%%
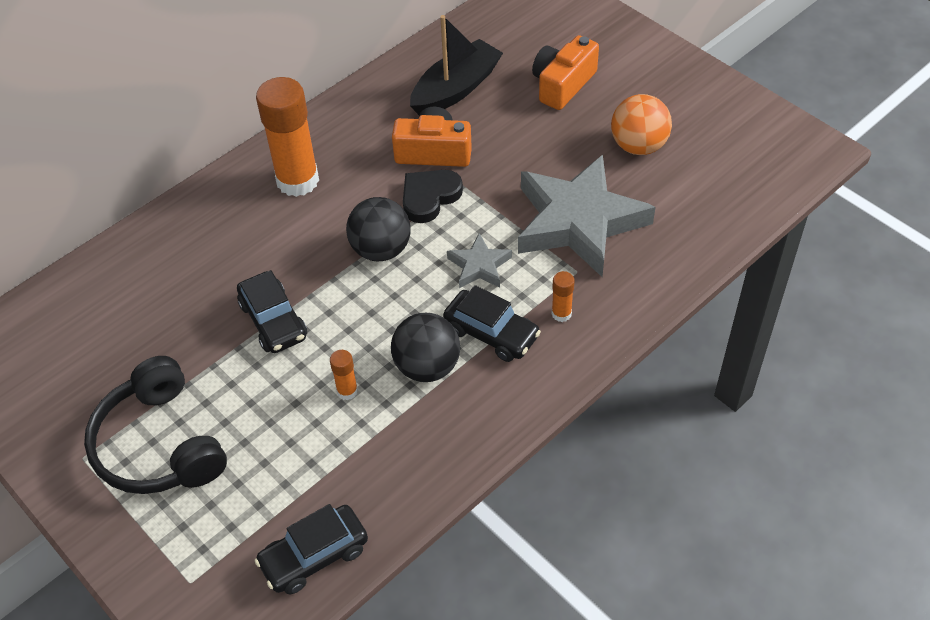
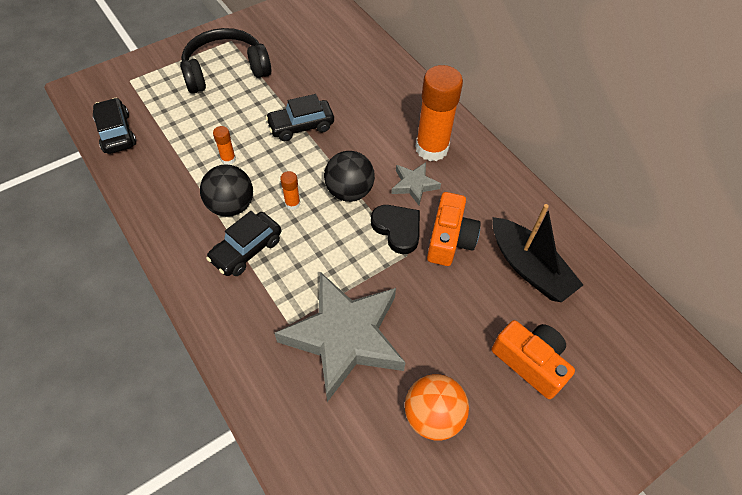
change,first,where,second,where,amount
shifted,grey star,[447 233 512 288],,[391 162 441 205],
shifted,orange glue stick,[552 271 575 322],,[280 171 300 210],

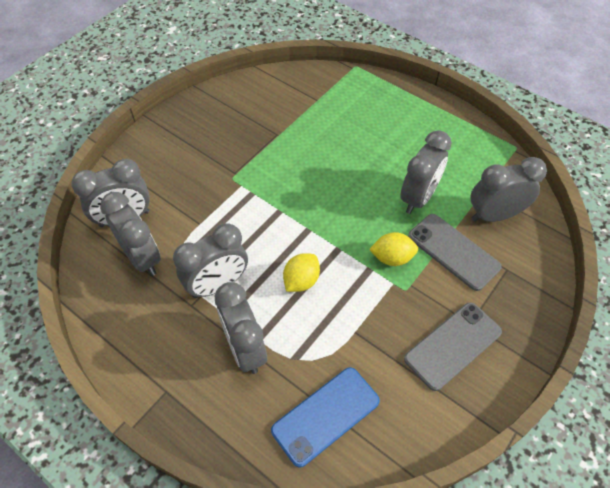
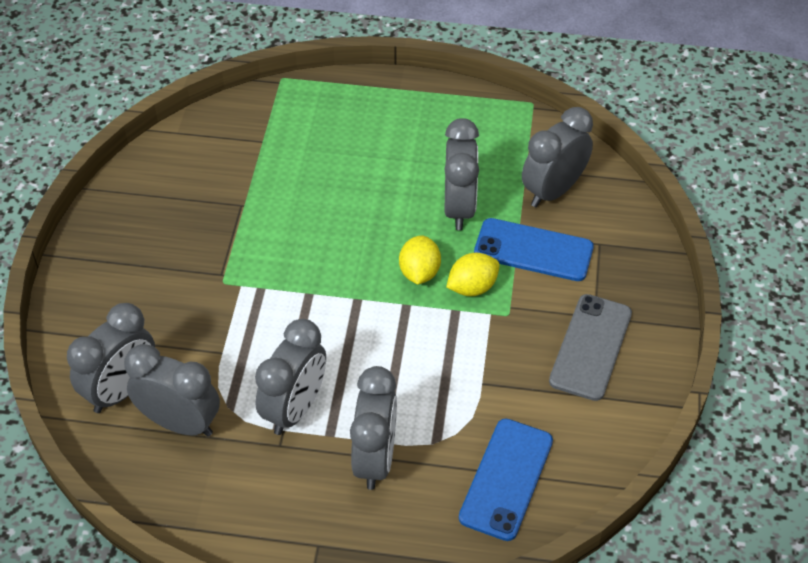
change,first,where,second,where,amount
repainted,grey phone,[408 214 502 291],blue phone,[474 218 594 281],
shifted,yellow lemon,[283 253 320 292],,[399 235 441 285],
rotated,grey clock,[215 282 267 374],,[350 366 397 490],120 degrees counterclockwise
%%
§ **Problem description**: Once you find the line containing "repainted,grey phone,[408 214", copy it and every line after it through the end of the records, exactly as they stand.

§ **Task solution**:
repainted,grey phone,[408 214 502 291],blue phone,[474 218 594 281],
shifted,yellow lemon,[283 253 320 292],,[399 235 441 285],
rotated,grey clock,[215 282 267 374],,[350 366 397 490],120 degrees counterclockwise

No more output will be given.